[Dataset excerpts]
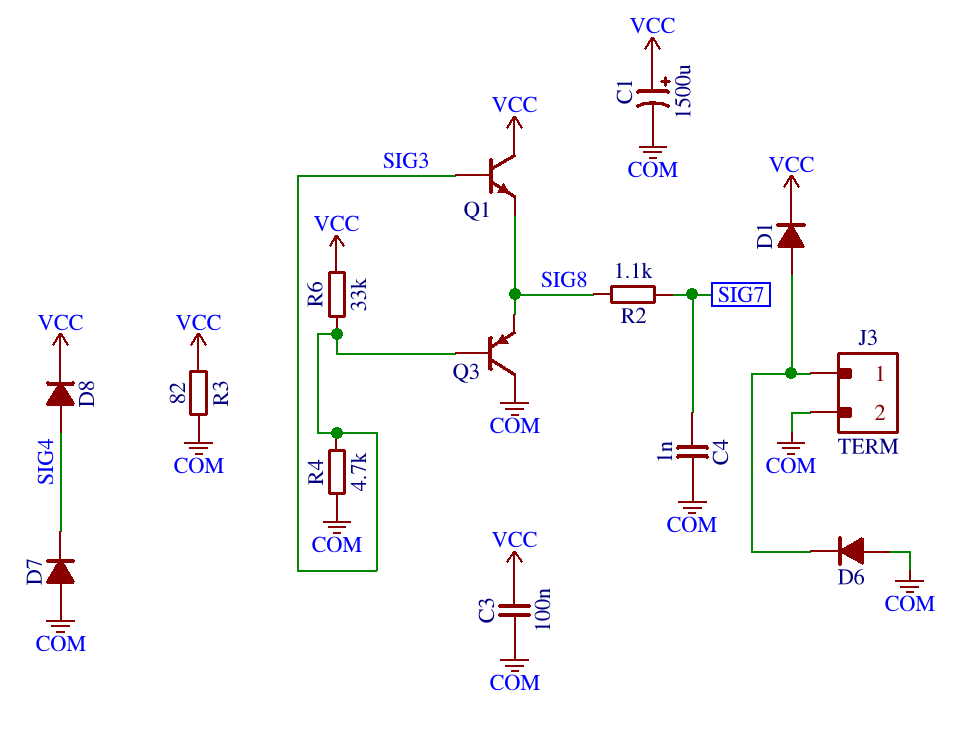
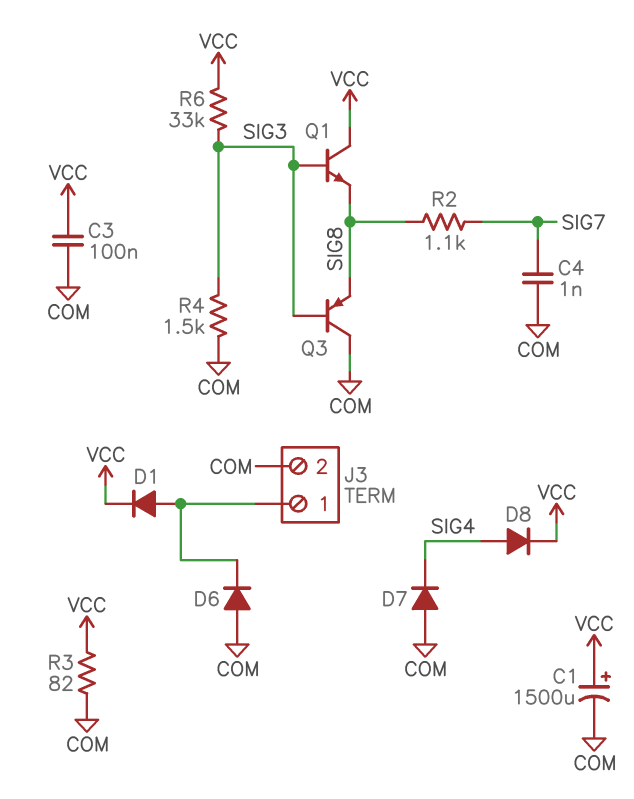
R4: 4.7k (COM, SIG3) -> 1.5k (COM, SIG3)

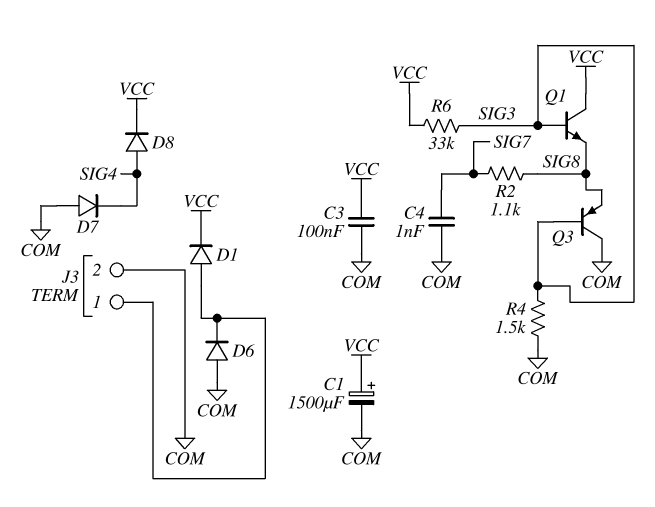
R3: 82 (COM, VCC) -> none

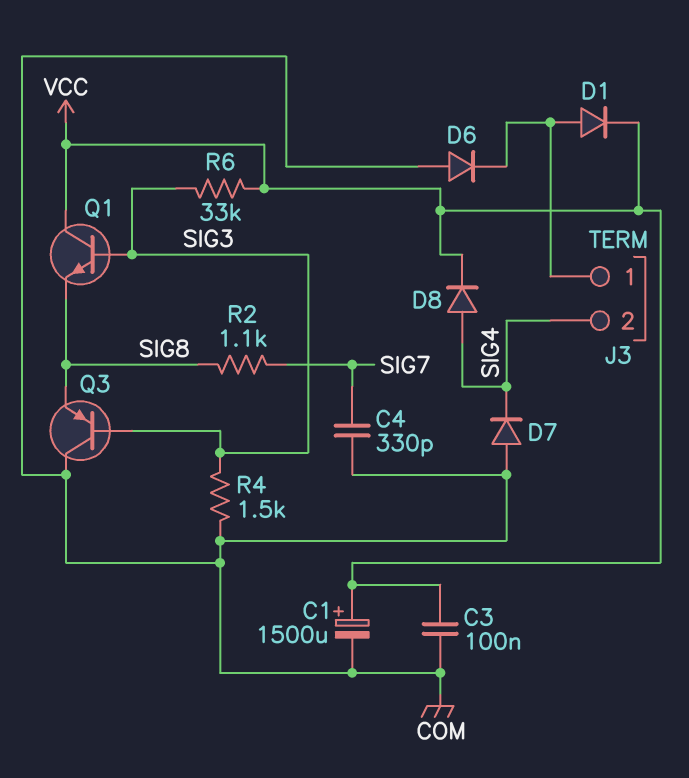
C4: 1nF (COM, SIG7) -> 330pF (COM, SIG7)
J3 pin 2: COM -> SIG4

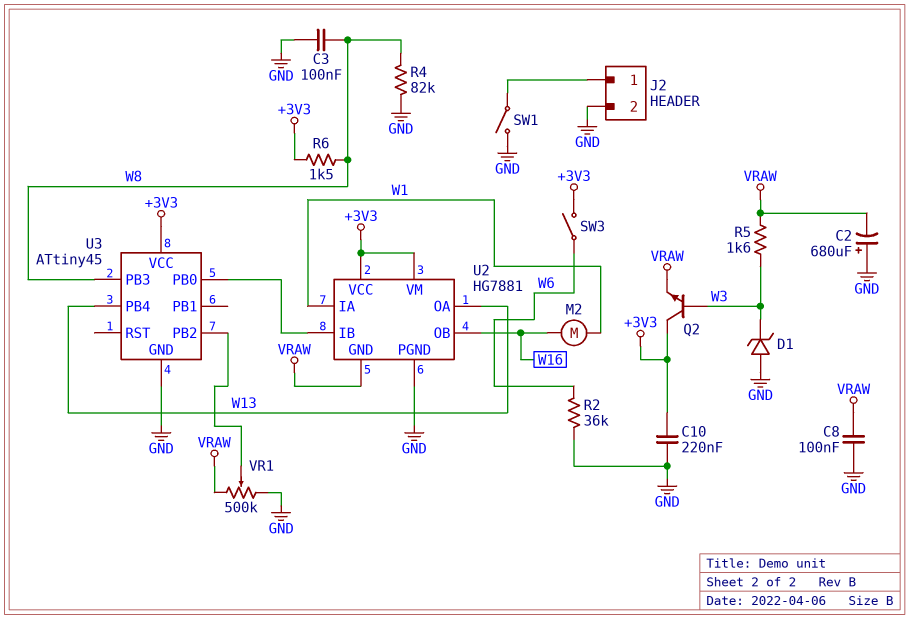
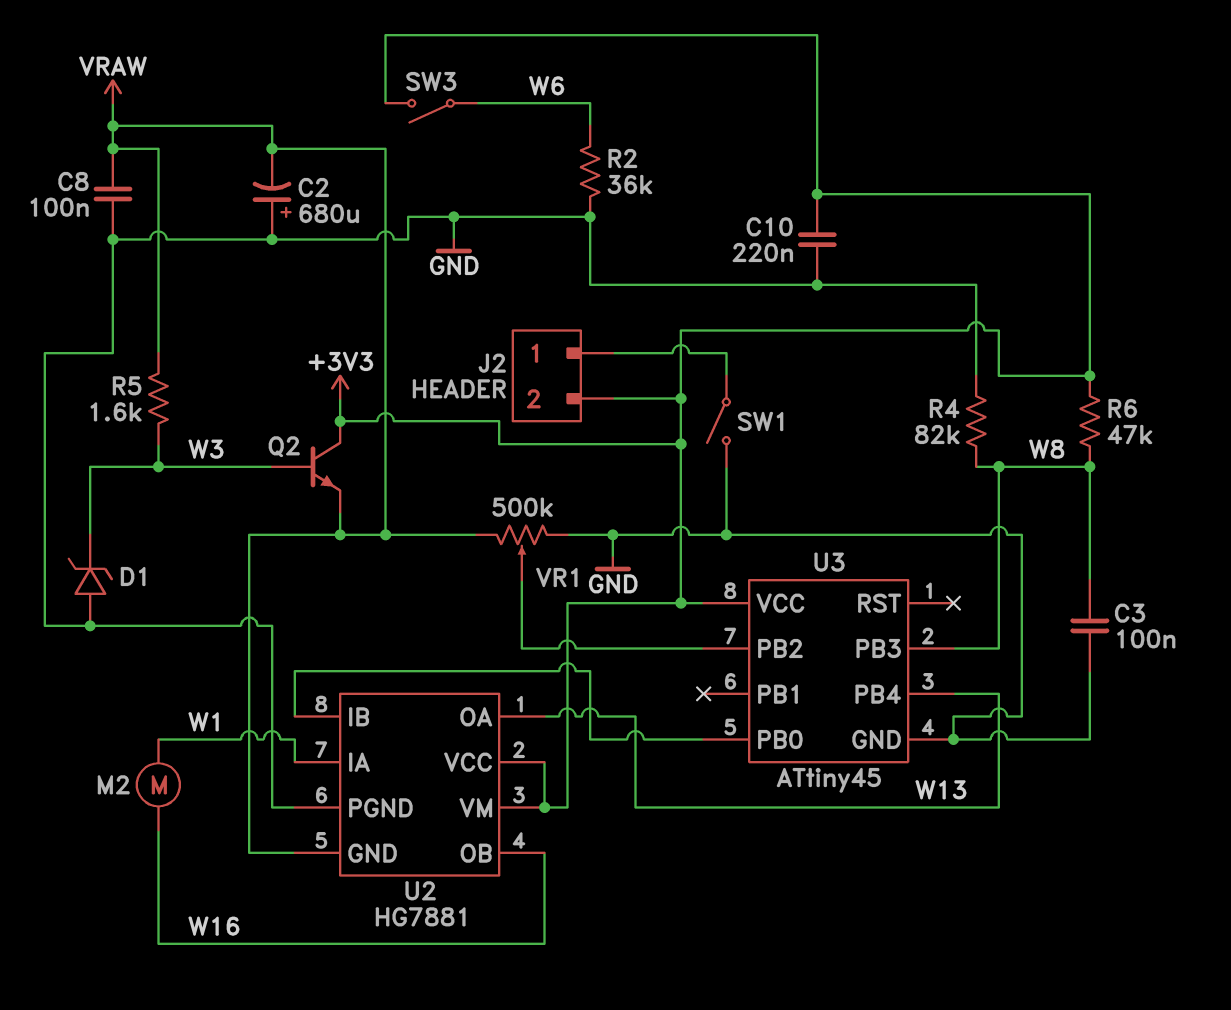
J2 pin 2: GND -> +3V3
R6: 1.5k (+3V3, W8) -> 47k (+3V3, W8)

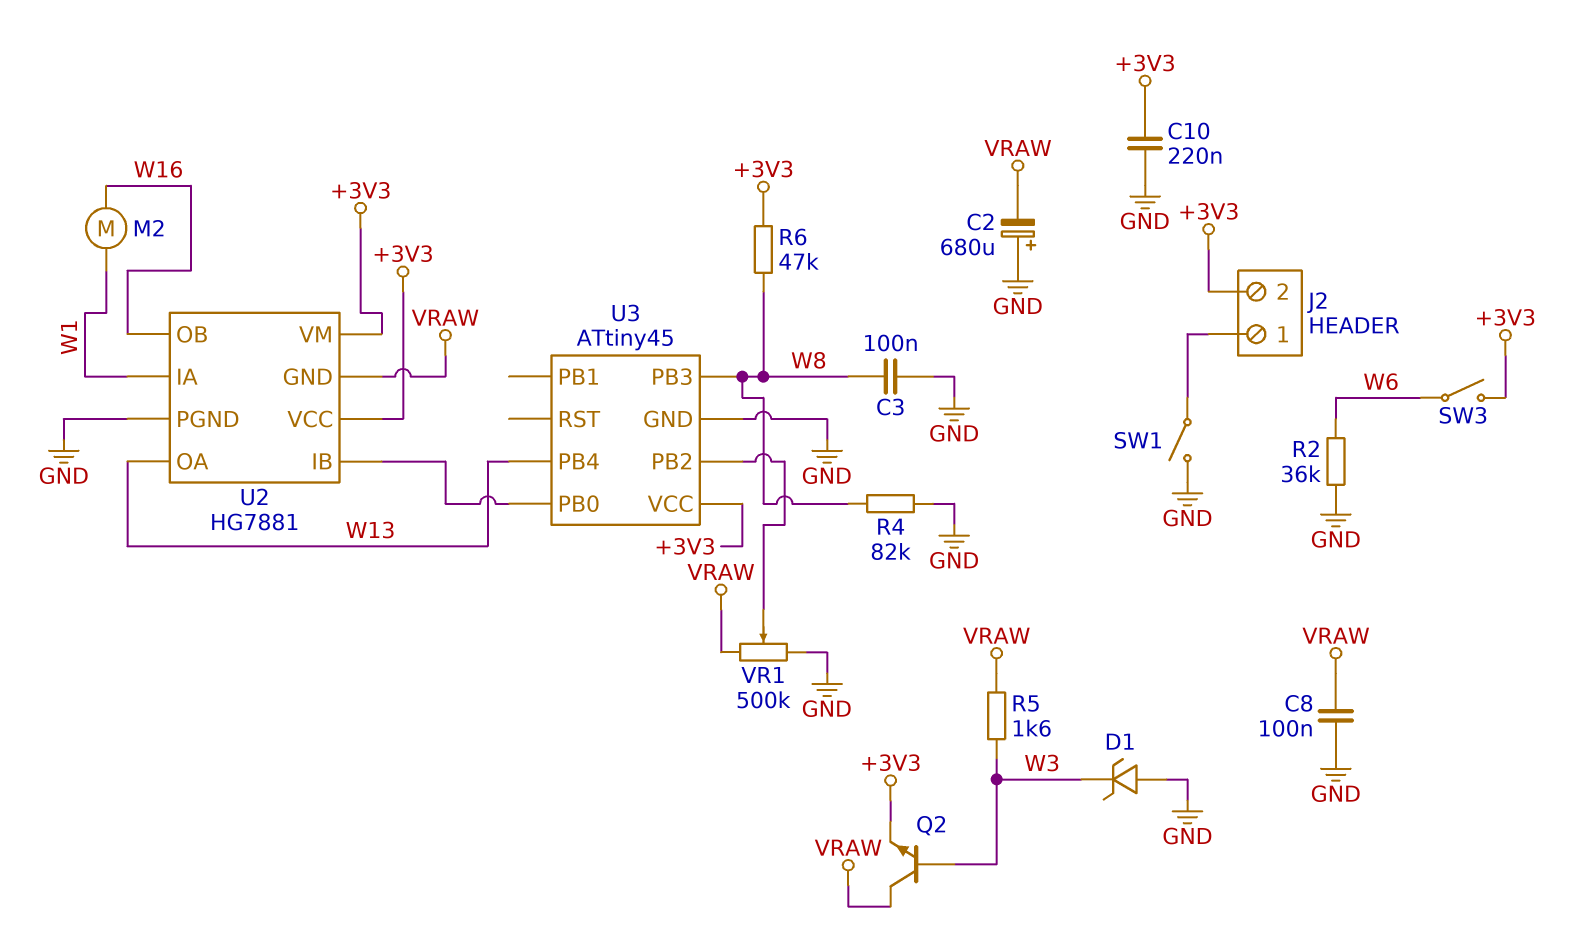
Q2: NPN (B W3, C +3V3, E VRAW) -> NPN (B W3, C VRAW, E +3V3)

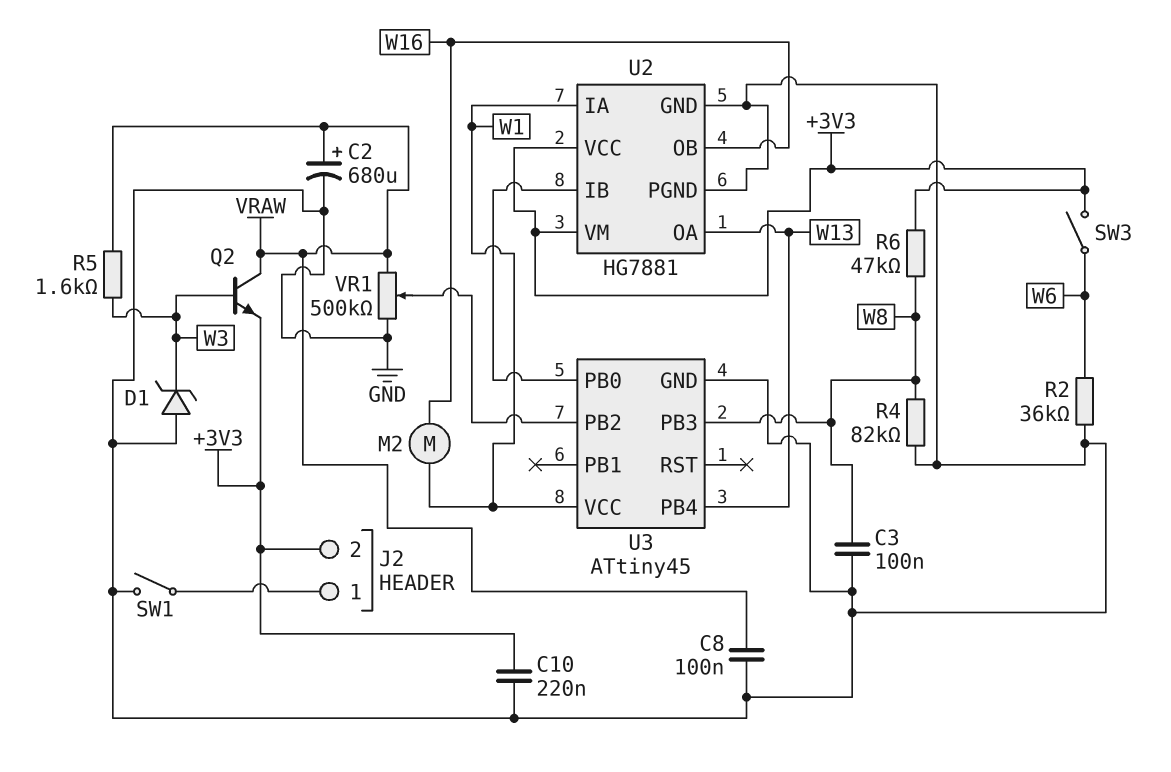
C2: 680uF (plus GND, minus VRAW) -> 680uF (plus VRAW, minus GND)
U2 pin GND: VRAW -> GND
U3 pin VCC: +3V3 -> W1

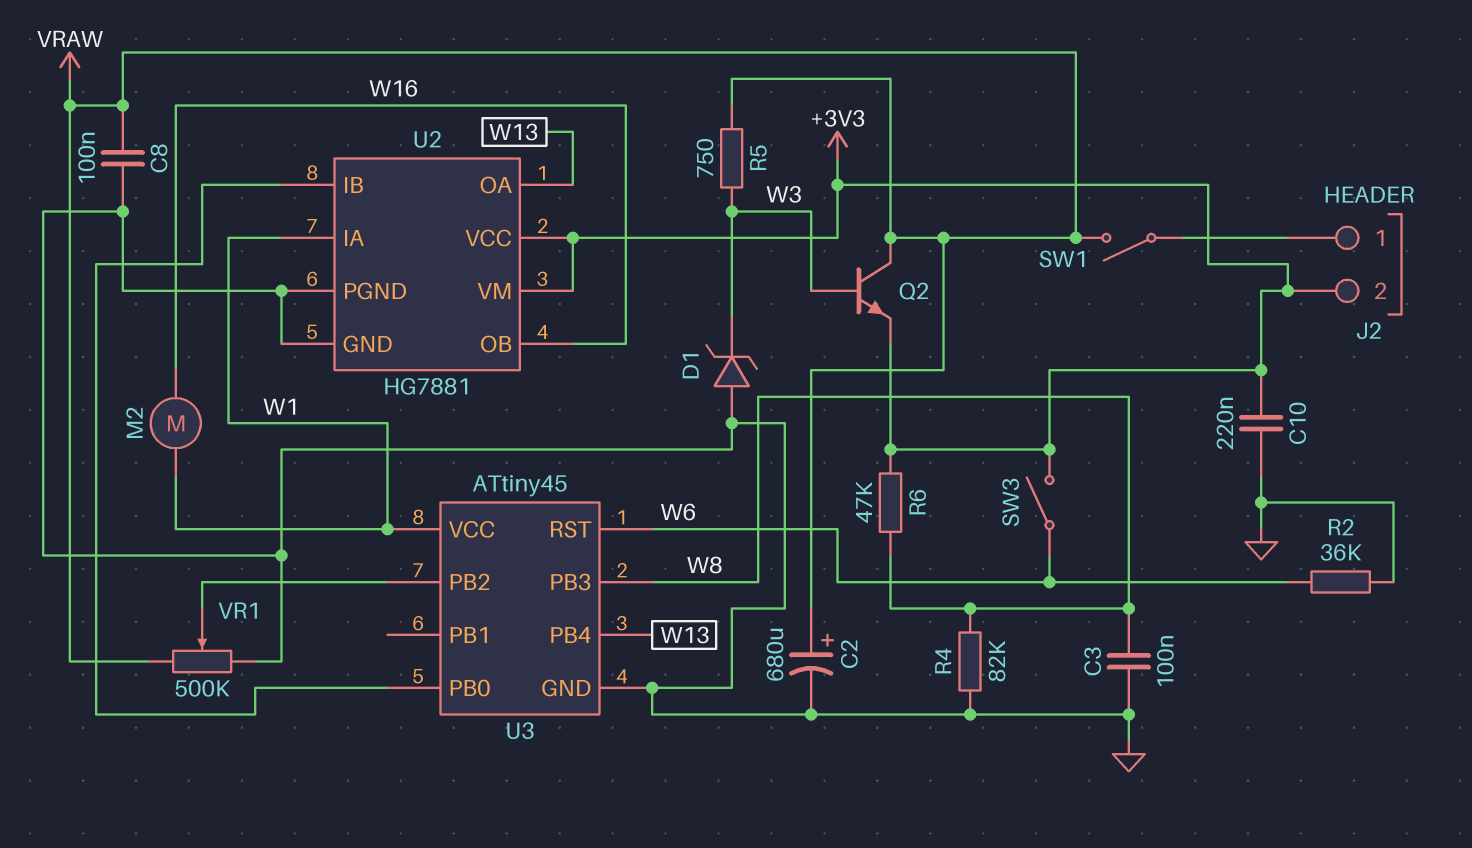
R5: 1.6k (VRAW, W3) -> 750 (VRAW, W3)
SW1: switch (GND, J2/1) -> switch (J2/1, VRAW)
U3 pin RST: none -> W6

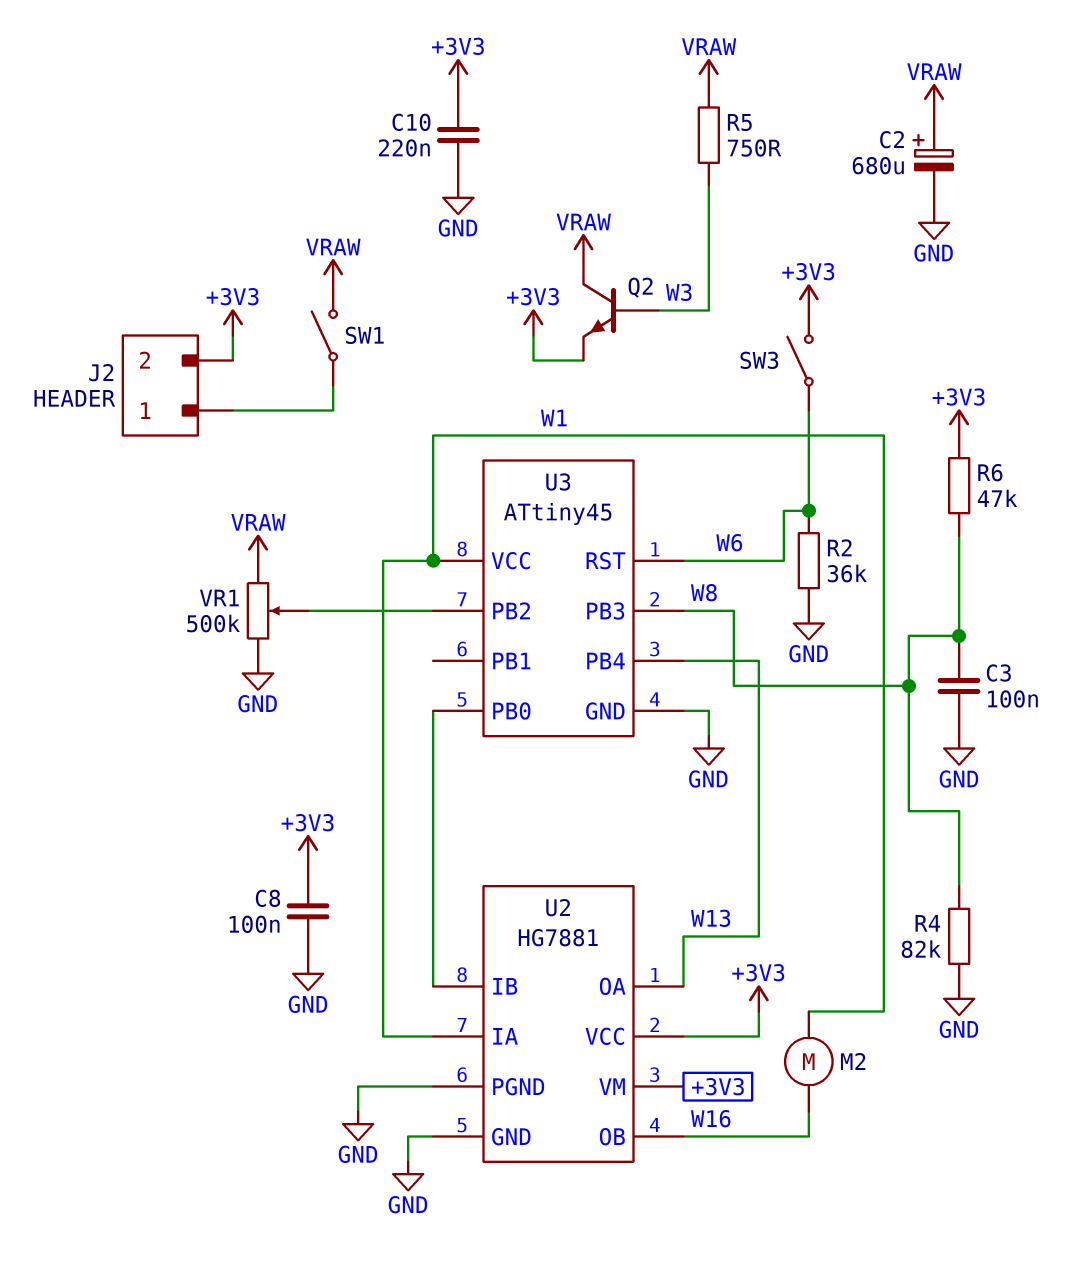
C8: 100nF (GND, VRAW) -> 100nF (+3V3, GND)
D1: zener (A GND, K W3) -> none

**What is required**
Copy out each line of the records where the string "VRAW" appears.

**Result of this task**
Q2: NPN (B W3, C +3V3, E VRAW) -> NPN (B W3, C VRAW, E +3V3)
C2: 680uF (plus GND, minus VRAW) -> 680uF (plus VRAW, minus GND)
U2 pin GND: VRAW -> GND
R5: 1.6k (VRAW, W3) -> 750 (VRAW, W3)
SW1: switch (GND, J2/1) -> switch (J2/1, VRAW)
C8: 100nF (GND, VRAW) -> 100nF (+3V3, GND)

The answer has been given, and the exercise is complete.